— Data segment —

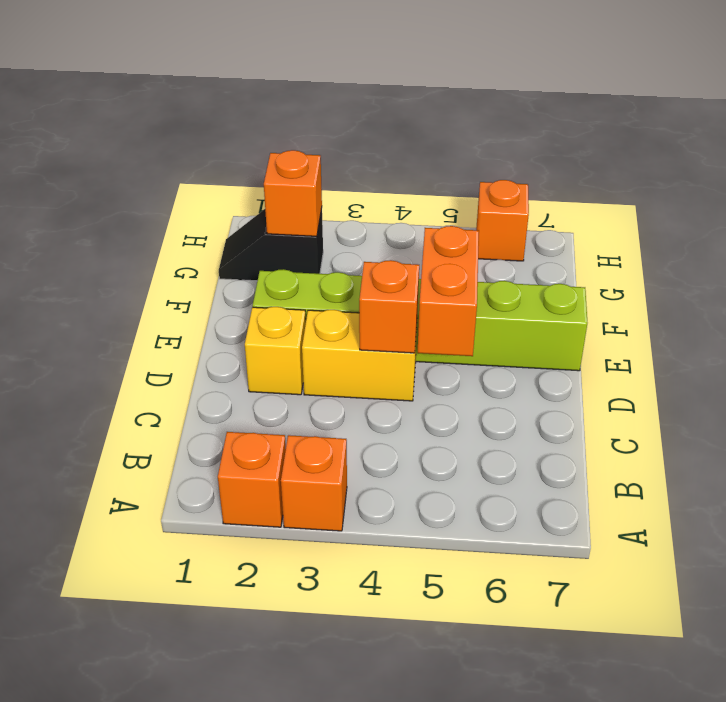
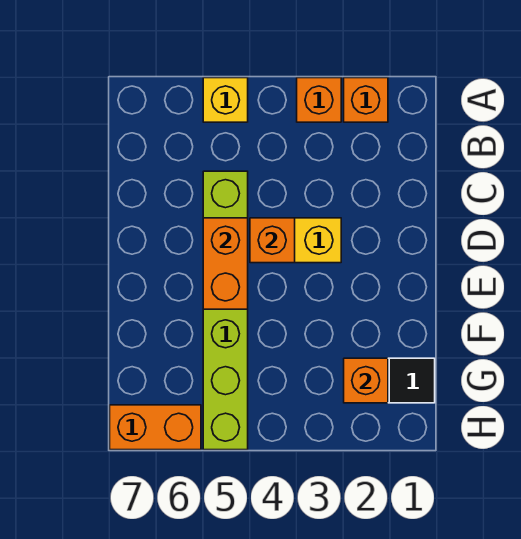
yellow brick D2 level 1 -> yellow brick A5 level 1
lime brick E2:E7 level 1 -> lime brick C5:H5 level 1
orange brick H6 level 1 -> orange brick H6:H7 level 1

— Assignment —
Strip out the pictures and reproduce the remaining material above exactly.

— Exercise solution —
yellow brick D2 level 1 -> yellow brick A5 level 1
lime brick E2:E7 level 1 -> lime brick C5:H5 level 1
orange brick H6 level 1 -> orange brick H6:H7 level 1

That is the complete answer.